Exercise objective = From top to bottom, print the listing word for word and skip any pictures it contains.

++++ Source data

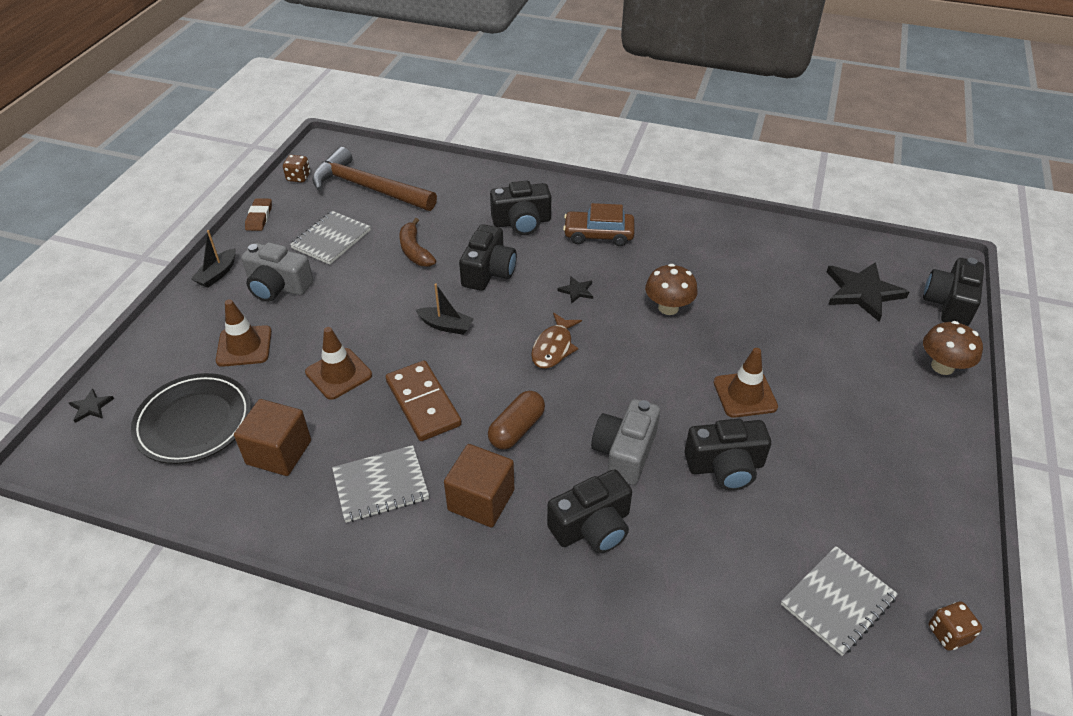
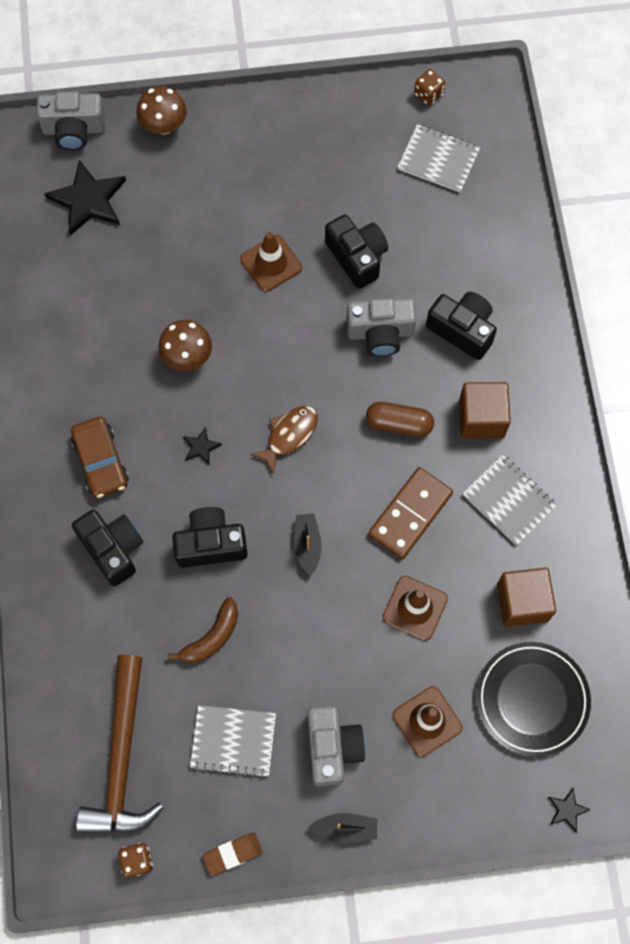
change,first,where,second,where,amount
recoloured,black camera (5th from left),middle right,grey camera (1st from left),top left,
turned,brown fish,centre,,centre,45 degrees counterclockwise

++++++++

Answer for this exercise =
change,first,where,second,where,amount
recoloured,black camera (5th from left),middle right,grey camera (1st from left),top left,
turned,brown fish,centre,,centre,45 degrees counterclockwise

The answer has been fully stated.